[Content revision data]
--------------------------------------------------
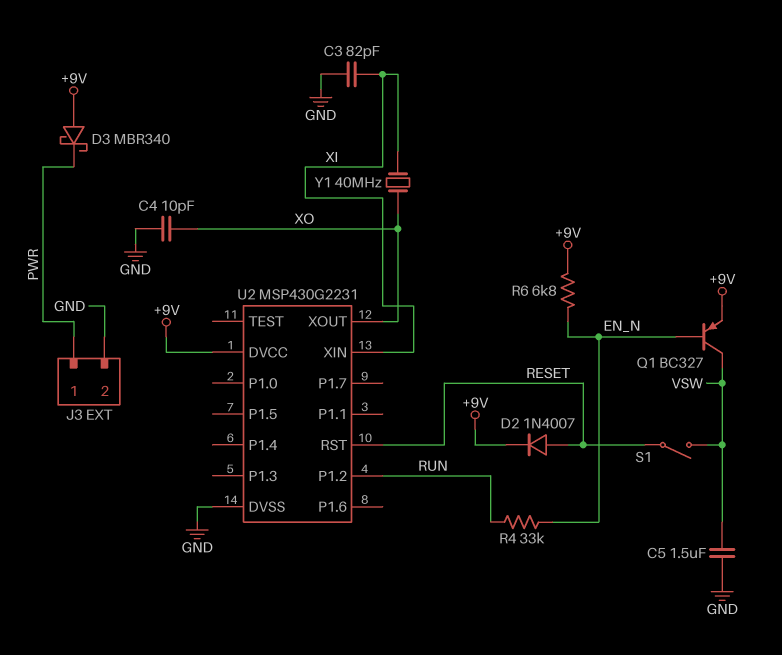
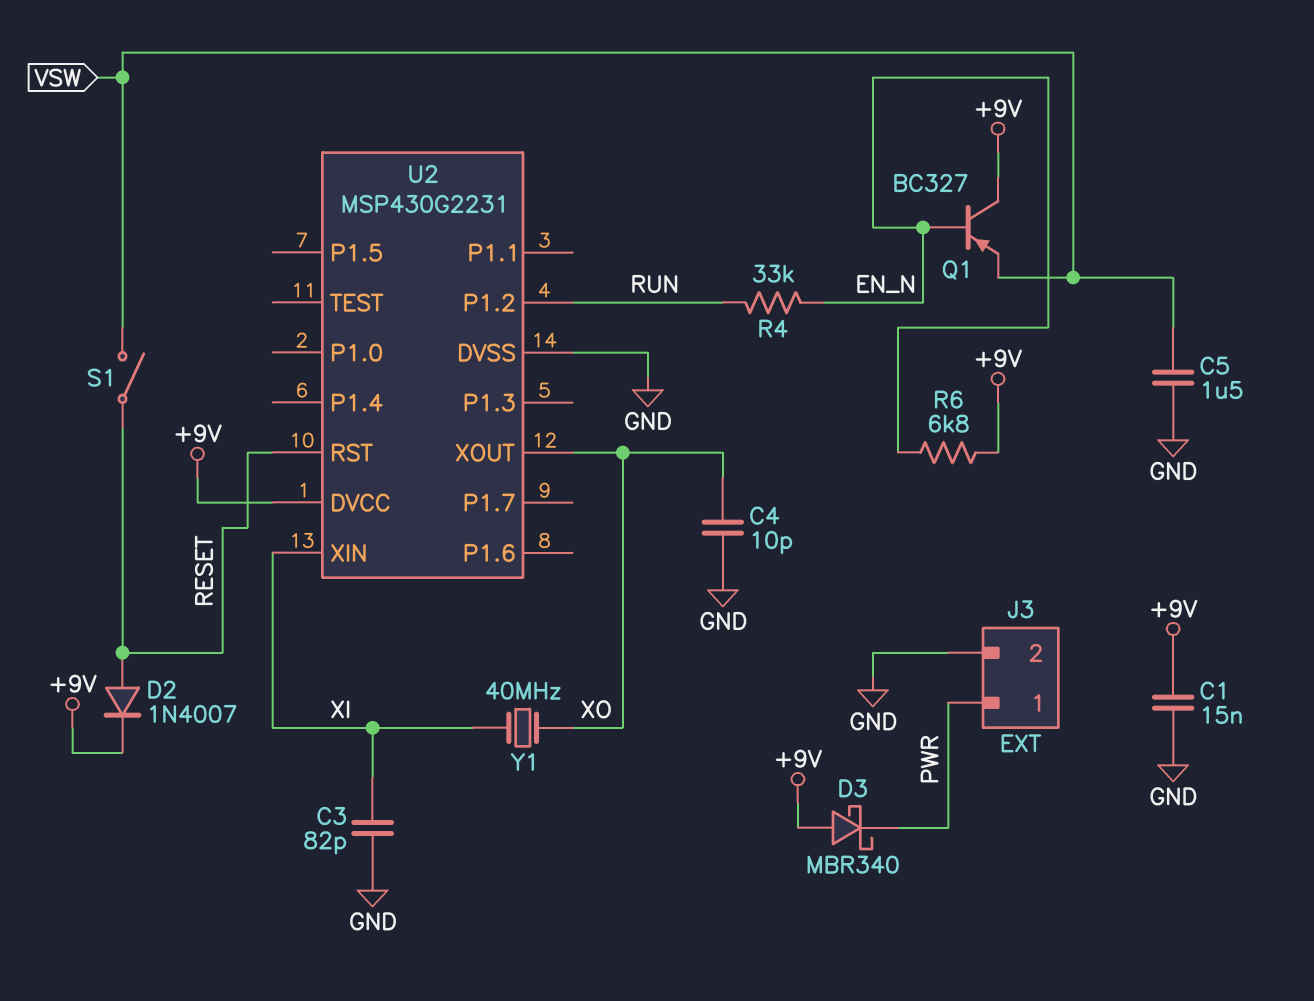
C1: none -> 15nF (+9V, GND)
Q1: PNP BC327 (B EN_N, C VSW, E +9V) -> PNP BC327 (B EN_N, C +9V, E VSW)

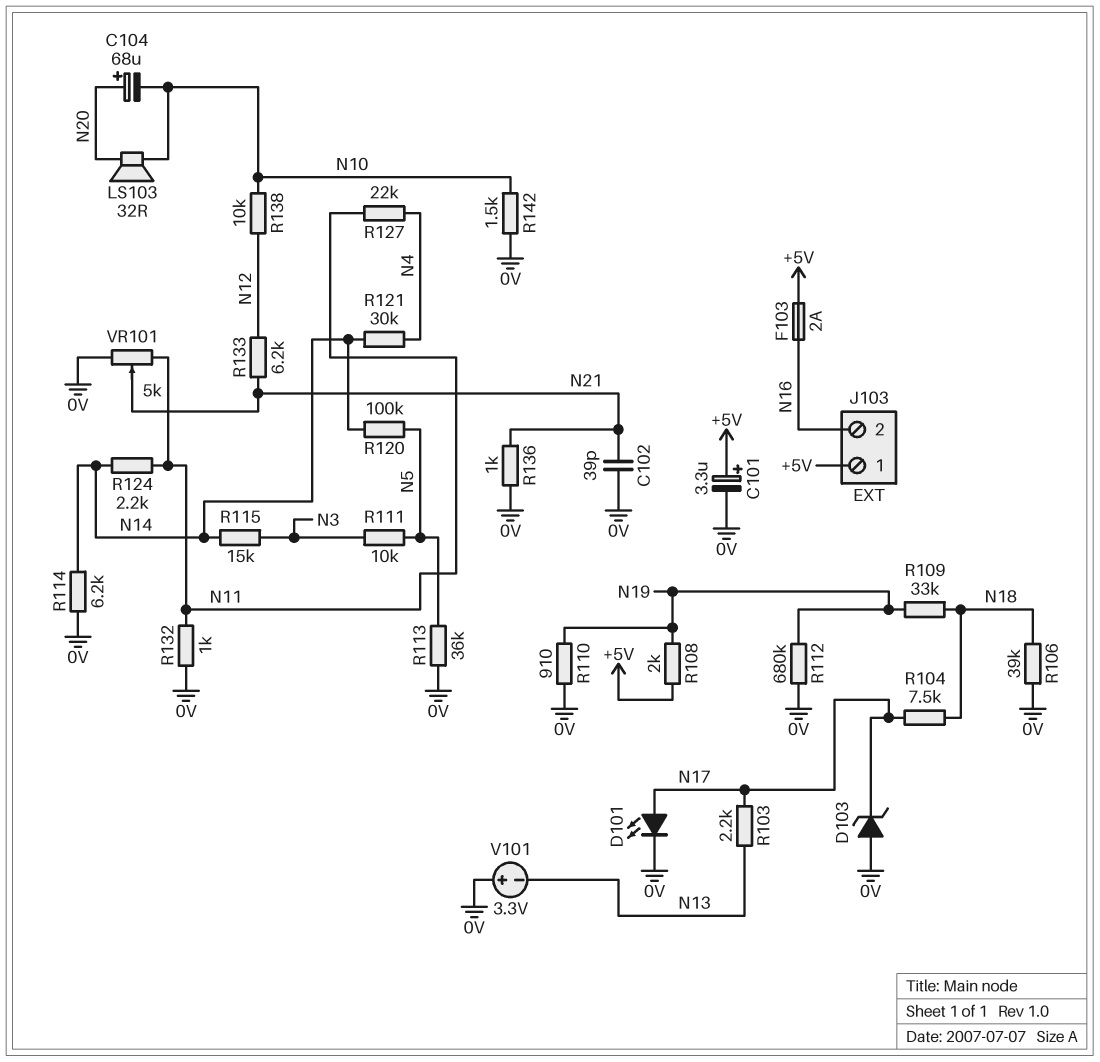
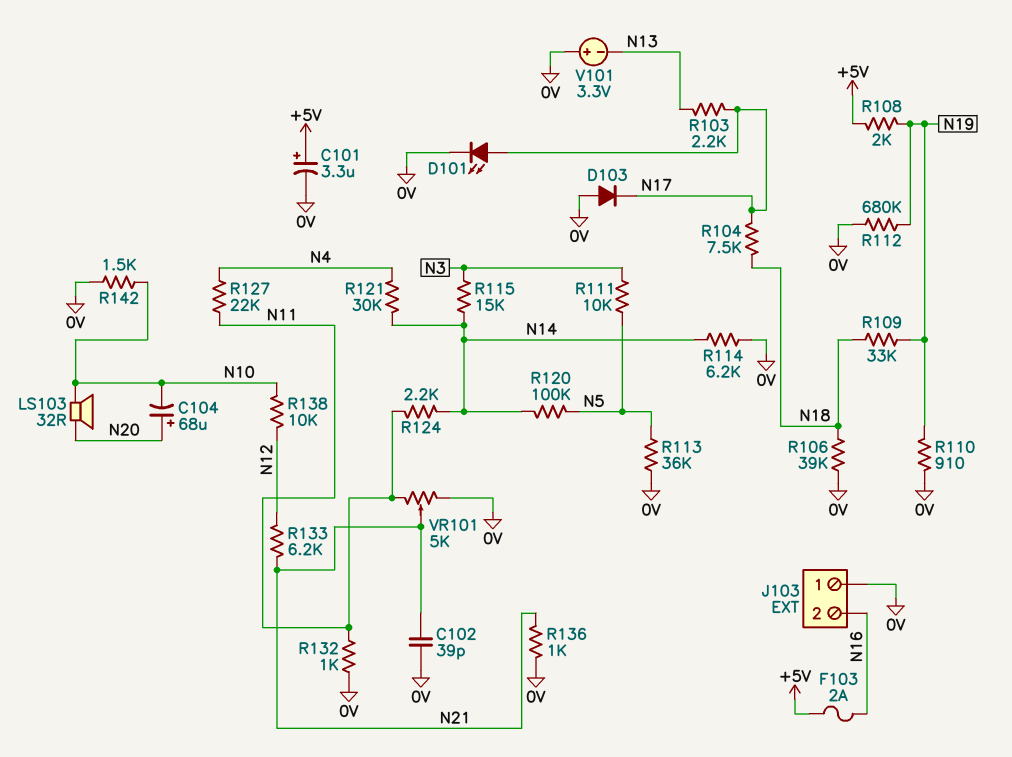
D103: zener (A 0V, K N17) -> diode (A 0V, K N17)
J103 pin 1: +5V -> 0V

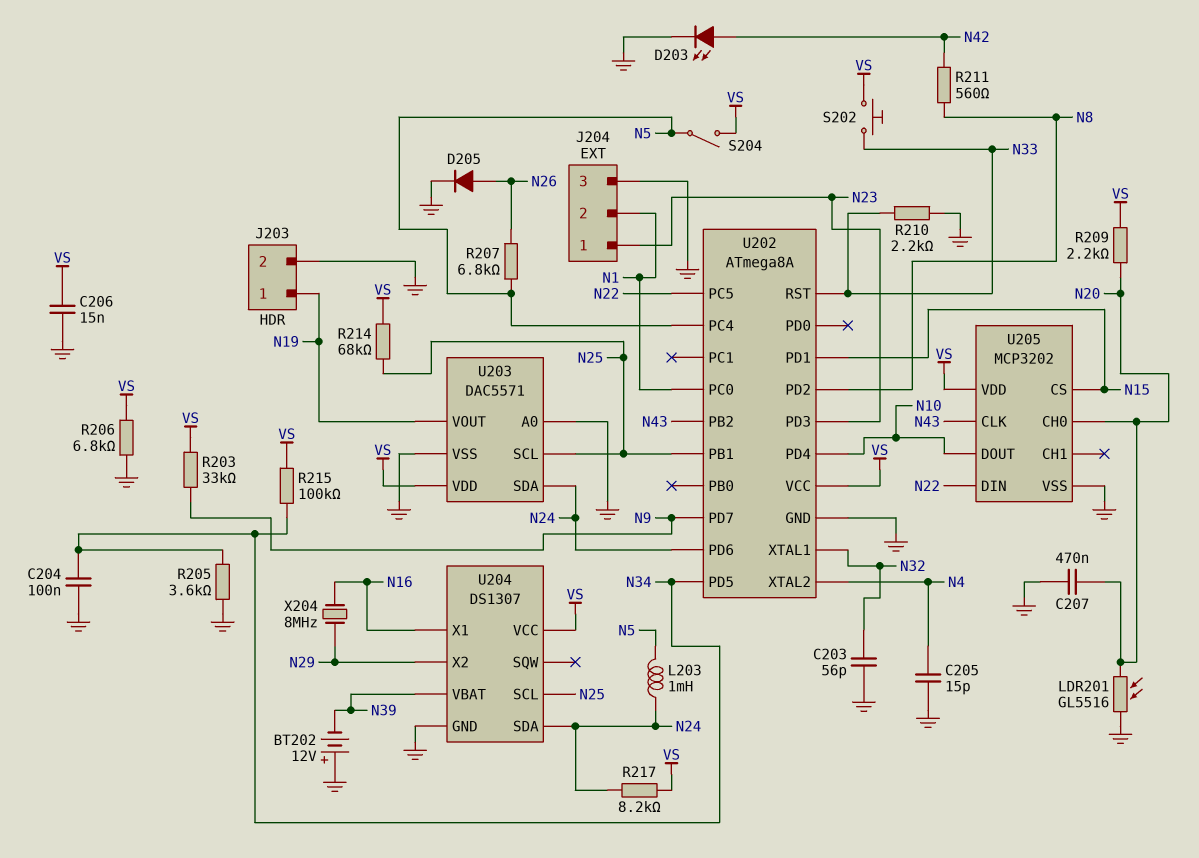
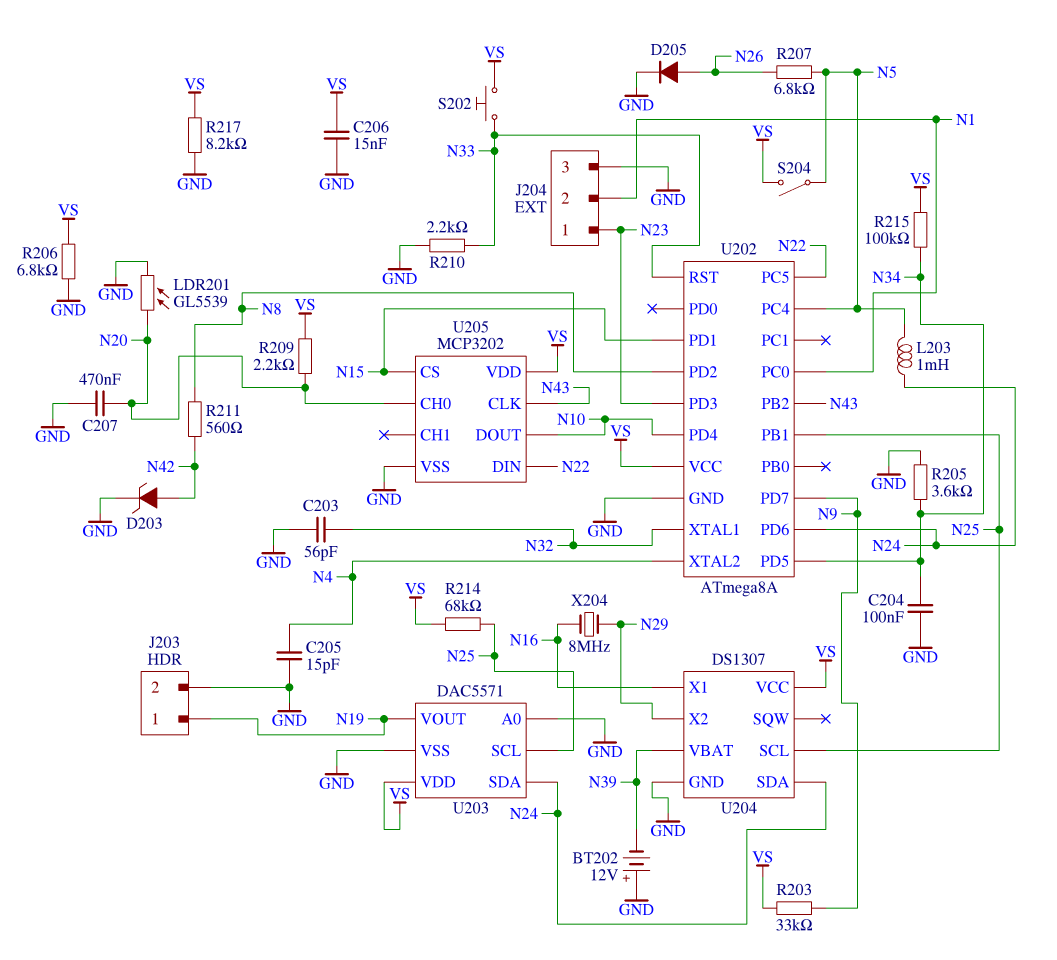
D203: LED (A N42, K GND) -> zener (A N42, K GND)
LDR201: GL5516 (GND, N20) -> GL5539 (GND, N20)
R217: 8.2k (N24, VS) -> 8.2k (GND, VS)

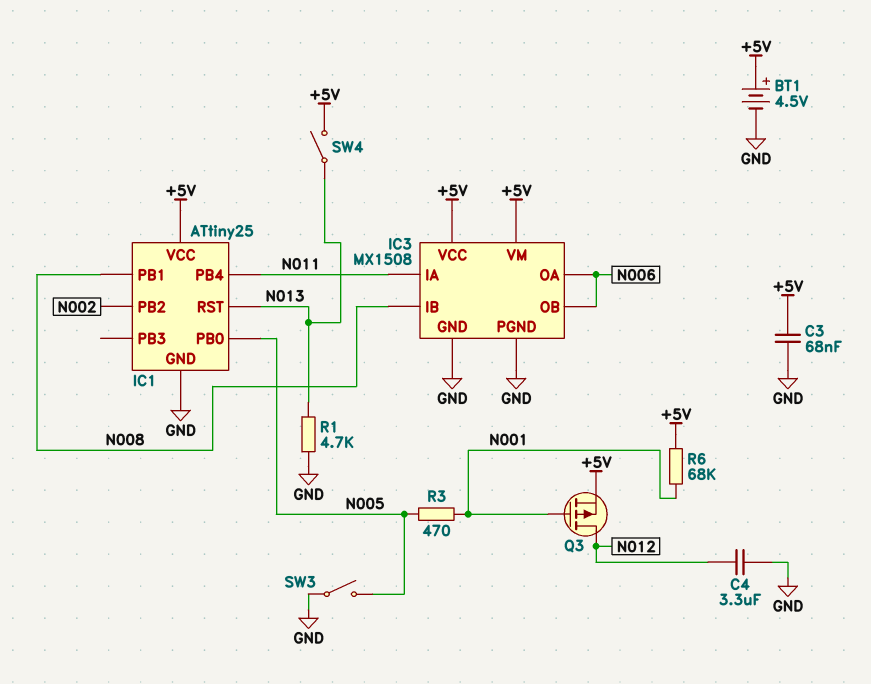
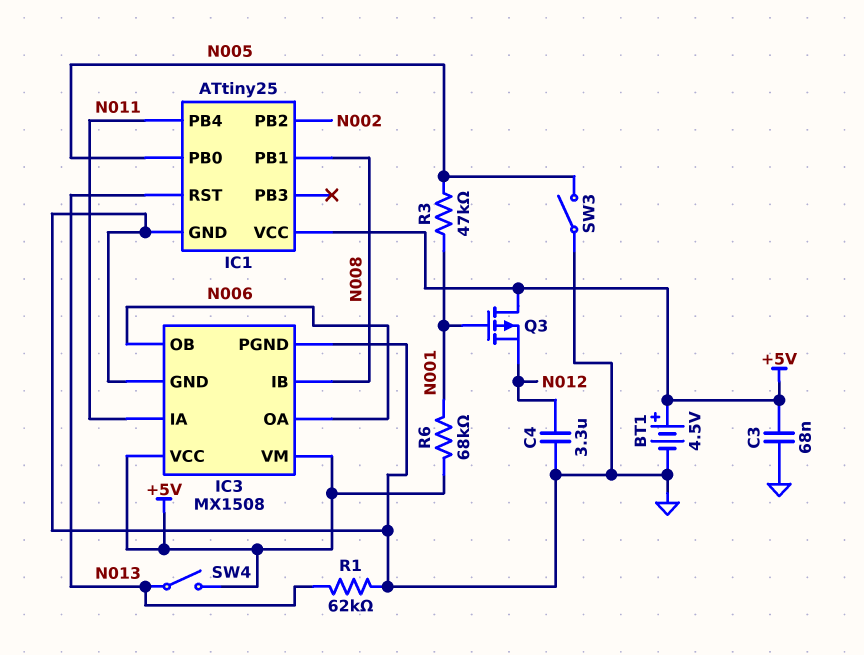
Q3: PMOS (G N001, D N012, S +5V) -> PMOS (G N001, D +5V, S N012)
R1: 4.7k (GND, N013) -> 62k (GND, N013)
R3: 470 (N001, N005) -> 47k (N001, N005)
--------------------------------------------------
- **Action item**: Return, exactly as they appear, the lines from the line containing "R217: 8.2k (N24, VS) -> 8.2k (GND, VS)" through the end of the records above, both ends included, without pictures.

- **Result of this exercise**:
R217: 8.2k (N24, VS) -> 8.2k (GND, VS)

Q3: PMOS (G N001, D N012, S +5V) -> PMOS (G N001, D +5V, S N012)
R1: 4.7k (GND, N013) -> 62k (GND, N013)
R3: 470 (N001, N005) -> 47k (N001, N005)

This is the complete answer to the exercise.